BEGIN Listed entries

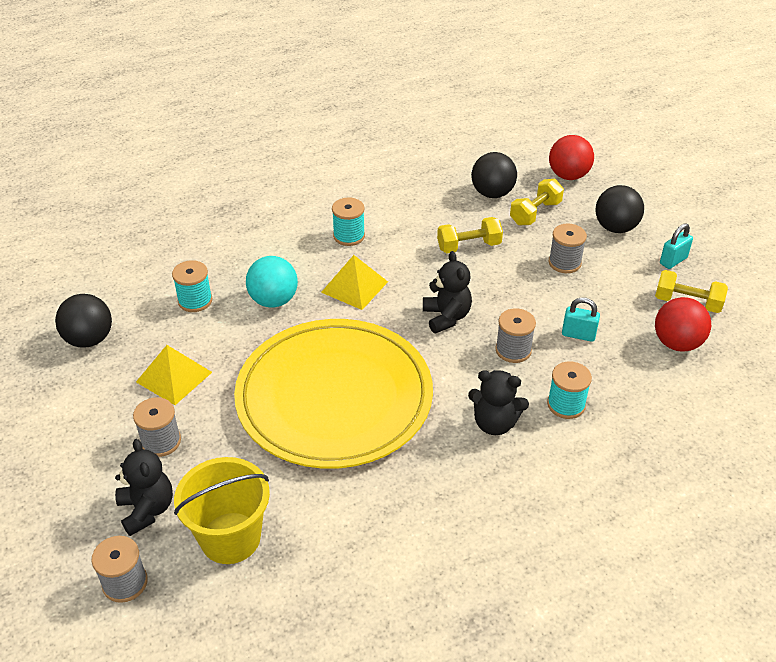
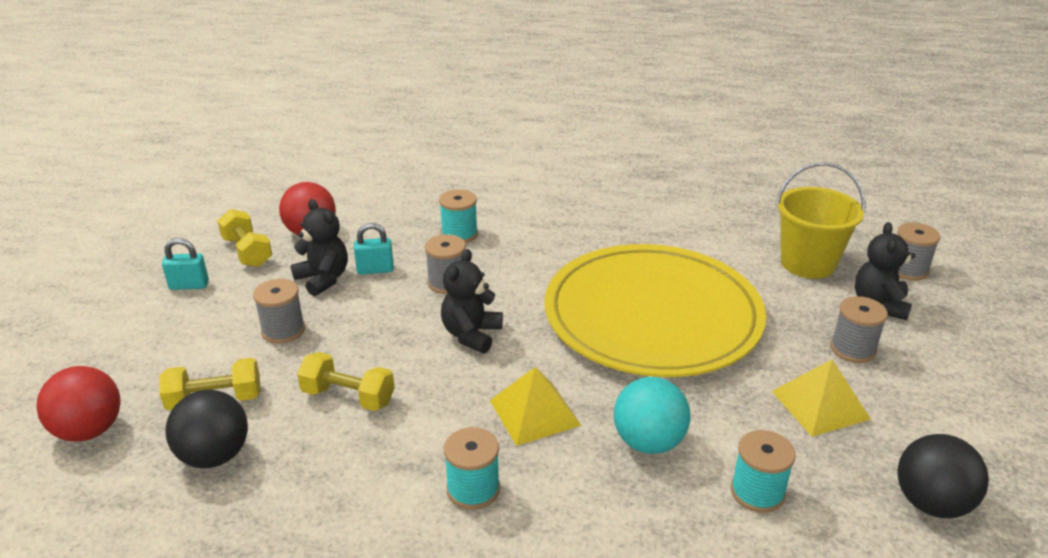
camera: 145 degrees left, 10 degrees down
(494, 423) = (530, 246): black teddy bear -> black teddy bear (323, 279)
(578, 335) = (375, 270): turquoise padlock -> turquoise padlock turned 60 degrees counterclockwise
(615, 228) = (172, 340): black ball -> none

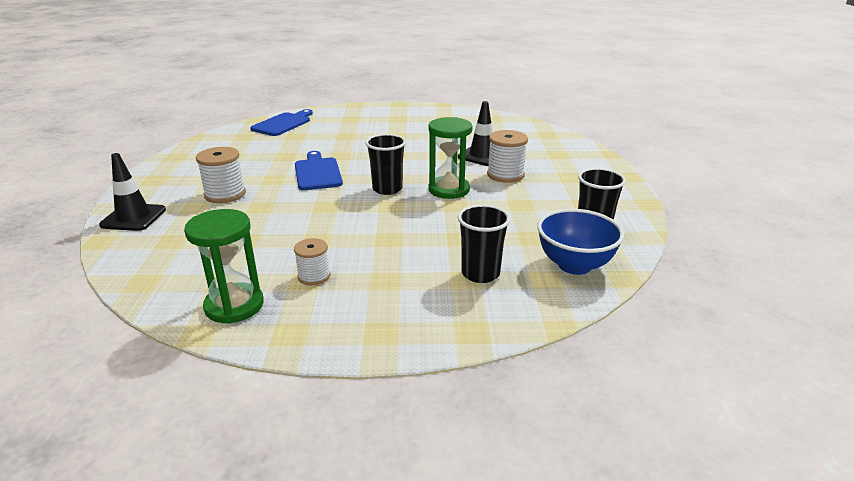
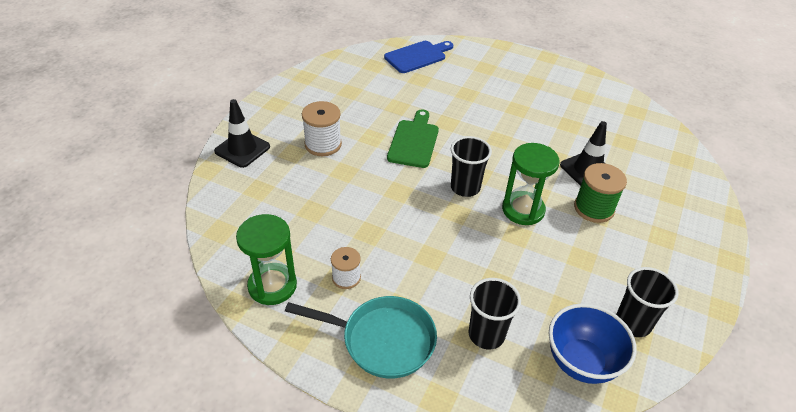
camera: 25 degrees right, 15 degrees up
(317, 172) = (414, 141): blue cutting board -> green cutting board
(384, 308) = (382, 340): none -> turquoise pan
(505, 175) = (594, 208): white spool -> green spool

END Listed entries
BEGIN Listed entries

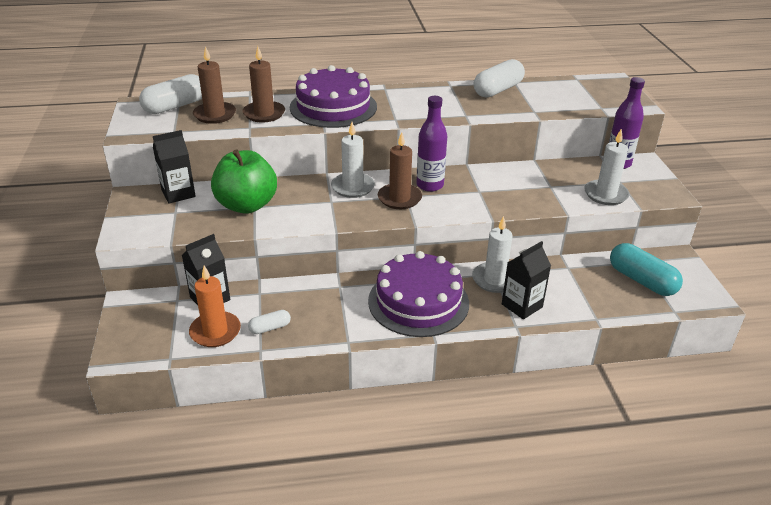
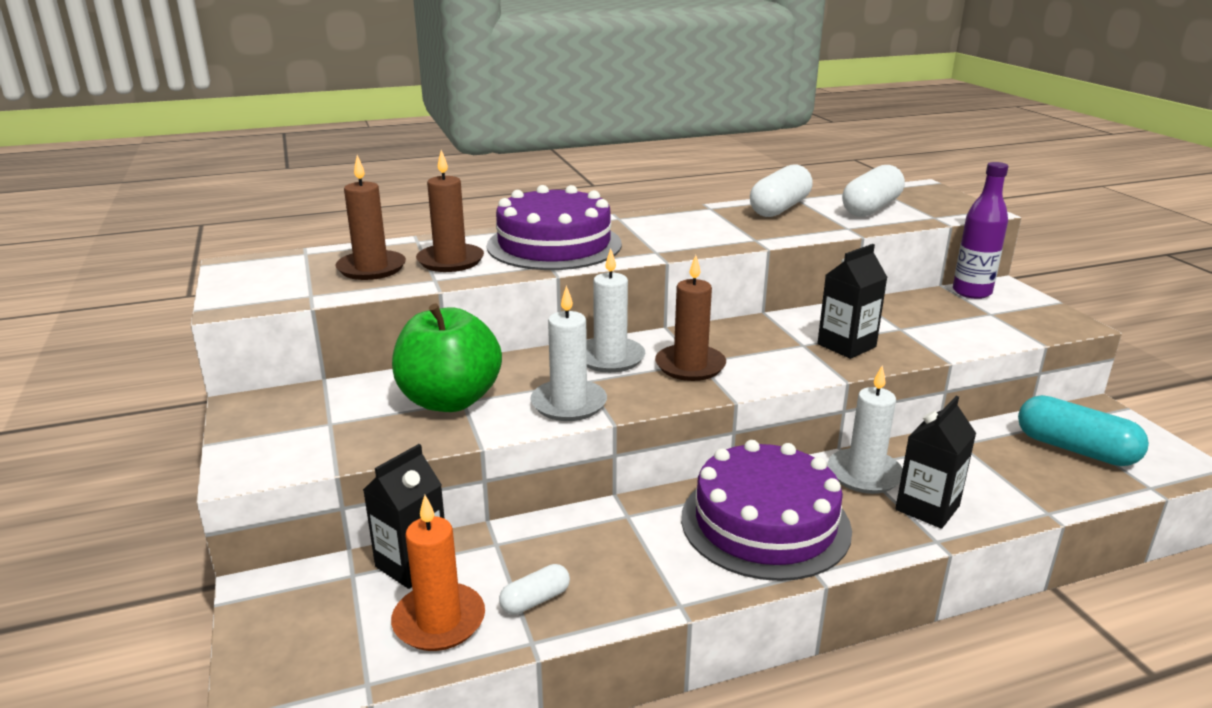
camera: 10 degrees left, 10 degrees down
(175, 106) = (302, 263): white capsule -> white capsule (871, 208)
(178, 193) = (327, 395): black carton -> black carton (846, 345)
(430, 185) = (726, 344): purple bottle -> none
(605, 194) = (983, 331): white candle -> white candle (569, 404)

END Listed entries

- **How to complete this task**:
Starting at the line above with "(615, 228) = (172, 340): black ball -> none", output every line exactly up to and including the line with "(505, 175) = (594, 208): white", but none of the pictures.

- **Answer**:
(615, 228) = (172, 340): black ball -> none

camera: 25 degrees right, 15 degrees up
(317, 172) = (414, 141): blue cutting board -> green cutting board
(384, 308) = (382, 340): none -> turquoise pan
(505, 175) = (594, 208): white spool -> green spool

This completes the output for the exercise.